Short problem :: Which lines below contain the string "aeses"? Copy each of them in full, matching case exactly.

* BEGIN Supplied data *

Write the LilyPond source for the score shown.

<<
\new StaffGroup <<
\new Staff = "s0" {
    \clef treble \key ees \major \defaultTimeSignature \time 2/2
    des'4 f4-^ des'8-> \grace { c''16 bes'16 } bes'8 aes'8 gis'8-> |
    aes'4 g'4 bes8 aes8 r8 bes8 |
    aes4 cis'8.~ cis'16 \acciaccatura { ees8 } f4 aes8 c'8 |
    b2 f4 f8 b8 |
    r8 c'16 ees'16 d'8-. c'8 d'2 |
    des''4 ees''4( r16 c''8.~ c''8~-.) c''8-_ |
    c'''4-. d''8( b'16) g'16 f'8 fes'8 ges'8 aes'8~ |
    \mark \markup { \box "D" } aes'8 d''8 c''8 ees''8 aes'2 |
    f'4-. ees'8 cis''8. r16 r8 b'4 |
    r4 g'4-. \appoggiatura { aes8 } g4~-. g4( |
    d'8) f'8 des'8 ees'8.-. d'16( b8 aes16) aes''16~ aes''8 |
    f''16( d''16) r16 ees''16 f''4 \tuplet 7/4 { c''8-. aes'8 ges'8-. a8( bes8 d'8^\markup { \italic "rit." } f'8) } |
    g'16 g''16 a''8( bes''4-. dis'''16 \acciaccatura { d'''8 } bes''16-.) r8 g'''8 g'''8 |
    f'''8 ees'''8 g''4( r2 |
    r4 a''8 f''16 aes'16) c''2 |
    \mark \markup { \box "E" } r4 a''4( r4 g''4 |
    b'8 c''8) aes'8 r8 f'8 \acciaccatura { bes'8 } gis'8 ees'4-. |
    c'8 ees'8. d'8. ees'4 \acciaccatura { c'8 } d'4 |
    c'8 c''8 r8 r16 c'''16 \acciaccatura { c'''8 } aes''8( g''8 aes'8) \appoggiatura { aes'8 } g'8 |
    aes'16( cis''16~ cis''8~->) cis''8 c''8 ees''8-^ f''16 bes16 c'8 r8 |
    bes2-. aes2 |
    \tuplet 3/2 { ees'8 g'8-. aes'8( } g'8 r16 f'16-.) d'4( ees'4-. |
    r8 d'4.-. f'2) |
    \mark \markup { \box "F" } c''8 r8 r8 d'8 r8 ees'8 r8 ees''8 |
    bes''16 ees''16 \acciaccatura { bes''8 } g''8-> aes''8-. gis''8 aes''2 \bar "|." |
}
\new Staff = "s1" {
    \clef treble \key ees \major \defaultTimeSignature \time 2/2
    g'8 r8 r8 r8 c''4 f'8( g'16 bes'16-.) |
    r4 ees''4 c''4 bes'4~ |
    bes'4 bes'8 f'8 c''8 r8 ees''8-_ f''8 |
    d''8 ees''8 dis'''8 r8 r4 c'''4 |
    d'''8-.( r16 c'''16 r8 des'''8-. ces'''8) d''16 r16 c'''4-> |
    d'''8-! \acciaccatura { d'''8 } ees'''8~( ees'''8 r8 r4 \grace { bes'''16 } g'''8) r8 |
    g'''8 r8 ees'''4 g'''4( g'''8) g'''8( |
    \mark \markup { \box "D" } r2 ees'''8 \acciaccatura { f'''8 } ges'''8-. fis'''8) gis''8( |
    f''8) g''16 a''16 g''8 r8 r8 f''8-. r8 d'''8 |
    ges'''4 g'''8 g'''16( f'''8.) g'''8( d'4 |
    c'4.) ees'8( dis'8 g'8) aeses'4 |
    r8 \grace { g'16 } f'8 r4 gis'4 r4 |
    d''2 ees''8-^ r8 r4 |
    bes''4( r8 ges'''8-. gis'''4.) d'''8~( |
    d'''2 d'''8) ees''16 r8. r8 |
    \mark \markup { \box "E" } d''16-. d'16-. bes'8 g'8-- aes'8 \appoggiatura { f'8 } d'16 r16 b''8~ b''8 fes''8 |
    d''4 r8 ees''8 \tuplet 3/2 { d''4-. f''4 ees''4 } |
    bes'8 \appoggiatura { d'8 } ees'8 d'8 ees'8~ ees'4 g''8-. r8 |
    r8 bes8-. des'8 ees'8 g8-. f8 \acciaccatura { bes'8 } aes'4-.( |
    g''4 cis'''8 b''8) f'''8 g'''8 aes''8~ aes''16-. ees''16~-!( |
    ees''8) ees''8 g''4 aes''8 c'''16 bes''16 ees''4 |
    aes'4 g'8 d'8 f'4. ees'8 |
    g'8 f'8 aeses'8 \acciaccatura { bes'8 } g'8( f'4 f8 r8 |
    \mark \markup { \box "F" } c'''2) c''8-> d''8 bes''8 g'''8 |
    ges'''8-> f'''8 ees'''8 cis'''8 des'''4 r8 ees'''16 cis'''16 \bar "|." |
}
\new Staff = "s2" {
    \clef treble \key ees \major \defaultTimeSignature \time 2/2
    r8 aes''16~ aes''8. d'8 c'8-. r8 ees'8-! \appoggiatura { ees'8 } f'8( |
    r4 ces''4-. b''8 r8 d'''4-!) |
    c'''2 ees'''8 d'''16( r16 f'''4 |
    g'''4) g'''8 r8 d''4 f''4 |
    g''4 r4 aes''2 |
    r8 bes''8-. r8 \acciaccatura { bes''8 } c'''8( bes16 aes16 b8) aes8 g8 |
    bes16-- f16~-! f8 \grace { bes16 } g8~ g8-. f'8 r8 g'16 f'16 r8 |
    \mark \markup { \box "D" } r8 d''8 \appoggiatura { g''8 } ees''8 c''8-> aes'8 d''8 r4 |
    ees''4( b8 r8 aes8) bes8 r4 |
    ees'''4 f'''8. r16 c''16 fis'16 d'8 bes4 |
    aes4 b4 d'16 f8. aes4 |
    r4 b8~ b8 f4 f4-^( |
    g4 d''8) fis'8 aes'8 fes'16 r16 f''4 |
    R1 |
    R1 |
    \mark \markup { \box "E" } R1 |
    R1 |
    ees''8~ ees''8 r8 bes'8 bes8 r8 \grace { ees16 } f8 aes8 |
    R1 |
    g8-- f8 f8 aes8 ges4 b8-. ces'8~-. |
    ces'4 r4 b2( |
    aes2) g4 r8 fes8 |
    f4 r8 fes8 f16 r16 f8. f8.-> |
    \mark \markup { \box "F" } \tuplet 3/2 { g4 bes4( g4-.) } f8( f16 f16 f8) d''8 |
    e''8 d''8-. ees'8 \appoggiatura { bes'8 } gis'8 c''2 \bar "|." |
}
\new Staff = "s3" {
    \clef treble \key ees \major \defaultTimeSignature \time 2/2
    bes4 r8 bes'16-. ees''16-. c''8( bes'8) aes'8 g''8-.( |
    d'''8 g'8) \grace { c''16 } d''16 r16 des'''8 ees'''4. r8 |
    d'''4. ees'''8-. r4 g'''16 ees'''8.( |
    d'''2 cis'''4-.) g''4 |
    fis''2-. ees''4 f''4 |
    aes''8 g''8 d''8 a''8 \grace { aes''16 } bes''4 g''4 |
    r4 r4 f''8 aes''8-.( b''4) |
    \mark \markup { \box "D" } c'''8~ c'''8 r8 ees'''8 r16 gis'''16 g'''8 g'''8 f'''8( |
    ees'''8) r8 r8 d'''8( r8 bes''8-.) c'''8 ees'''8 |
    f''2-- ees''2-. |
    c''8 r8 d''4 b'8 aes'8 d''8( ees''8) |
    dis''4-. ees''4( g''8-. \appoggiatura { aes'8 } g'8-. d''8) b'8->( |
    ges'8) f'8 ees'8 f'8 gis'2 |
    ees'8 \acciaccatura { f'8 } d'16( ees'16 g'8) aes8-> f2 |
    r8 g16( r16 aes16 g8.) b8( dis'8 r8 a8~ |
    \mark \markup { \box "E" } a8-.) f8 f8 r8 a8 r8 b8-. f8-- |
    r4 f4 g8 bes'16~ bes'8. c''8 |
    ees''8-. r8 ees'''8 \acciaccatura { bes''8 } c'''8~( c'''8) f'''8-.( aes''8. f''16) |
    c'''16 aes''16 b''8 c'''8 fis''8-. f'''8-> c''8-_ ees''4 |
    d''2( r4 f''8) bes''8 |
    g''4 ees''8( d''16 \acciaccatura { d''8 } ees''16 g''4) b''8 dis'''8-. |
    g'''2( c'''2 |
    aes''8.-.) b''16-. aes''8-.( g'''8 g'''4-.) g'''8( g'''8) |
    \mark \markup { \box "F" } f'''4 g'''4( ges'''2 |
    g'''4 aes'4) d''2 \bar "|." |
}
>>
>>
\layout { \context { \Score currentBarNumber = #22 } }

* END Supplied data *

Correct result ::
    c'4.) ees'8( dis'8 g'8) aeses'4 |
    g'8 f'8 aeses'8 \acciaccatura { bes'8 } g'8( f'4 f8 r8 |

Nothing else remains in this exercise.